Goal of the exercise: Give again, word for word, every line below from the one that has "D1: schottky 1N5817" through the one that has "R10: 10k (N_5, N_6) -> 10k (N_1, N_5)", both included, and no others.

Exercise material:
☆ ☆ ☆ ☆ ☆ ☆ ☆
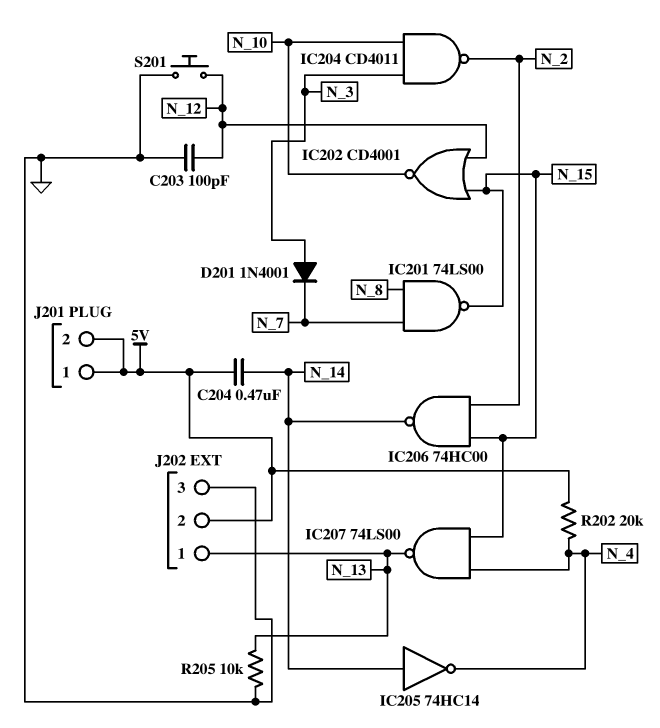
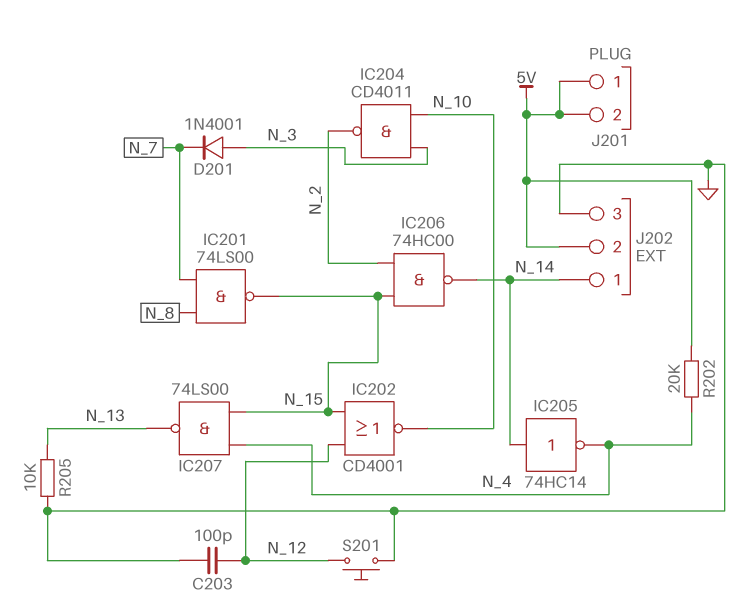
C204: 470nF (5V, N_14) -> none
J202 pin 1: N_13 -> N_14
☆ ☆ ☆ ☆ ☆ ☆ ☆
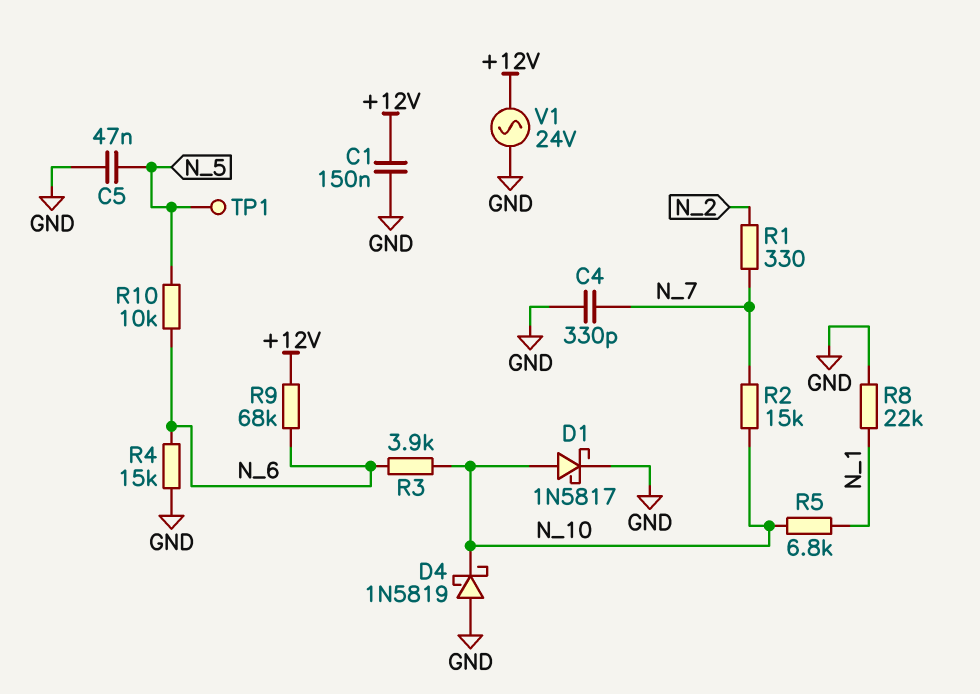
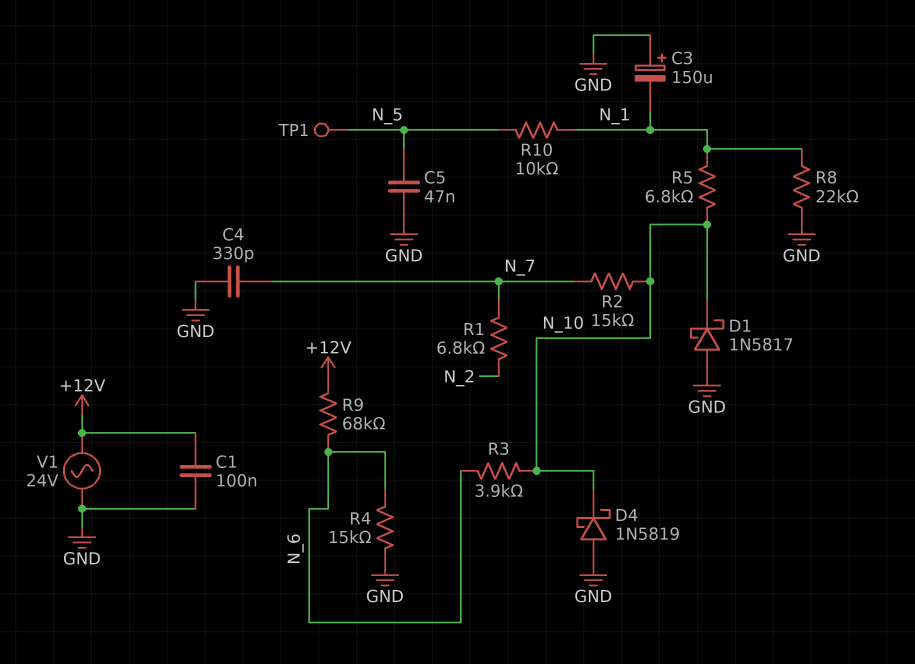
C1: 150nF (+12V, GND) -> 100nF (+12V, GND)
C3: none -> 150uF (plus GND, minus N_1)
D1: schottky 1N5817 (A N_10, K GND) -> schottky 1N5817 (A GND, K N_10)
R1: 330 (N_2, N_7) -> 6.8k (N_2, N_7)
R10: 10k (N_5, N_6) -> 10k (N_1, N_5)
☆ ☆ ☆ ☆ ☆ ☆ ☆
Finished exercise:
D1: schottky 1N5817 (A N_10, K GND) -> schottky 1N5817 (A GND, K N_10)
R1: 330 (N_2, N_7) -> 6.8k (N_2, N_7)
R10: 10k (N_5, N_6) -> 10k (N_1, N_5)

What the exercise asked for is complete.